__Extracted material__
══════════════════════════════

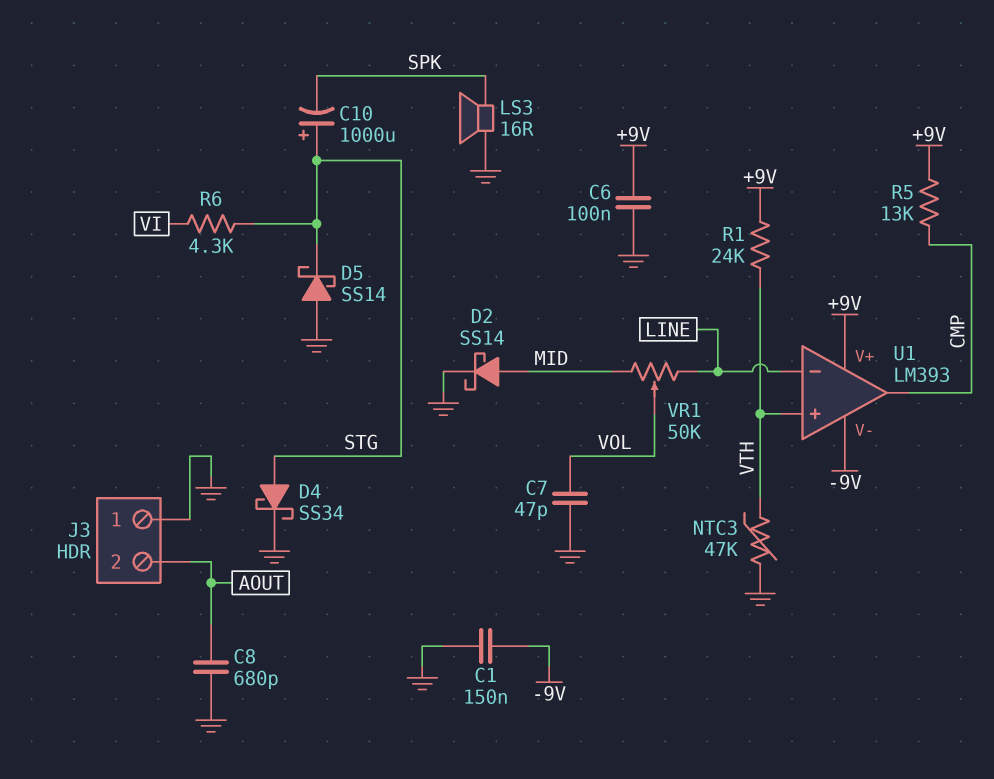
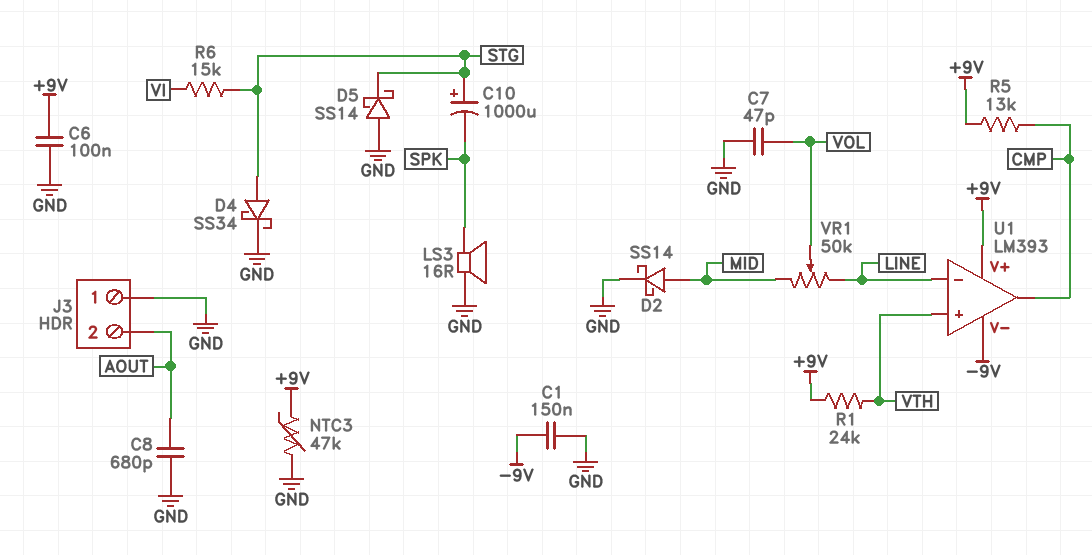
NTC3: 47k (GND, VTH) -> 47k (+9V, GND)
R6: 4.3k (STG, VI) -> 15k (STG, VI)

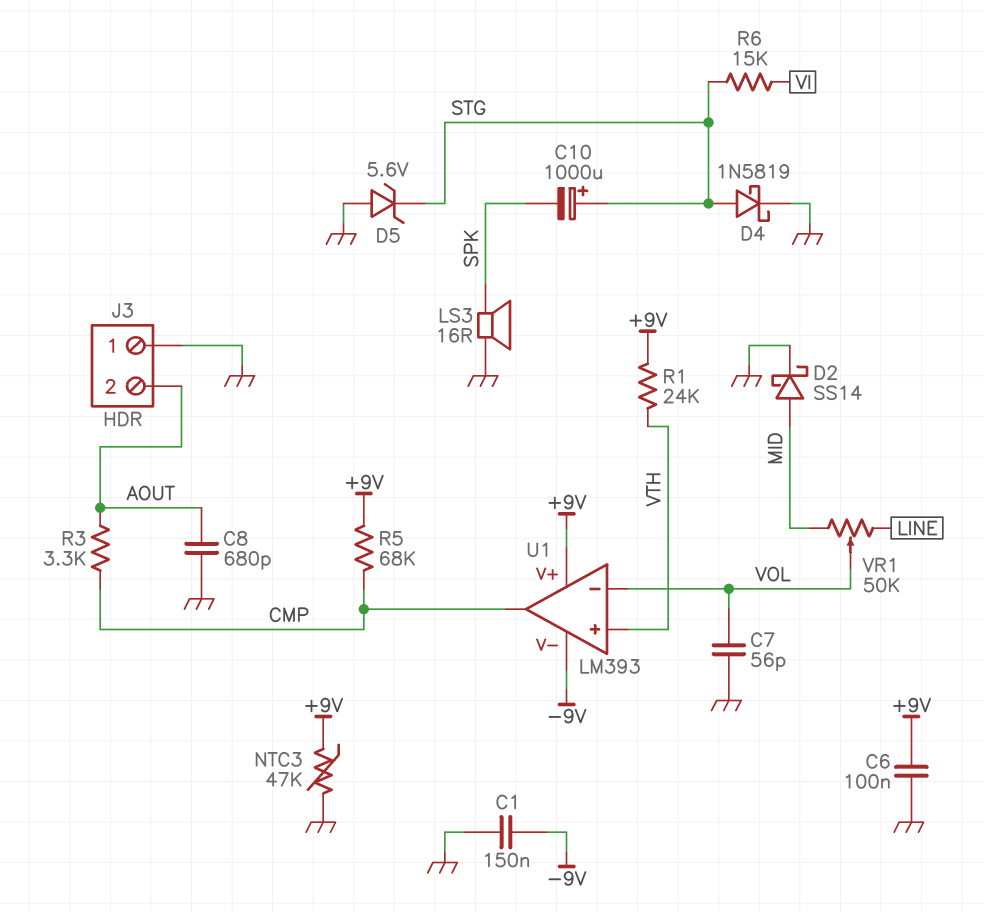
C7: 47pF (GND, VOL) -> 56pF (GND, VOL)
D4: schottky SS34 (A STG, K GND) -> schottky 1N5819 (A STG, K GND)
D5: schottky SS14 (A GND, K STG) -> zener 5.6V (A GND, K STG)
R3: none -> 3.3k (AOUT, CMP)
R5: 13k (+9V, CMP) -> 68k (+9V, CMP)
U1 pin in-: LINE -> VOL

══════════════════════════════

__Task objective__
Repeat the entries above exactly and skip the images.

__Solution for this problem__
NTC3: 47k (GND, VTH) -> 47k (+9V, GND)
R6: 4.3k (STG, VI) -> 15k (STG, VI)

C7: 47pF (GND, VOL) -> 56pF (GND, VOL)
D4: schottky SS34 (A STG, K GND) -> schottky 1N5819 (A STG, K GND)
D5: schottky SS14 (A GND, K STG) -> zener 5.6V (A GND, K STG)
R3: none -> 3.3k (AOUT, CMP)
R5: 13k (+9V, CMP) -> 68k (+9V, CMP)
U1 pin in-: LINE -> VOL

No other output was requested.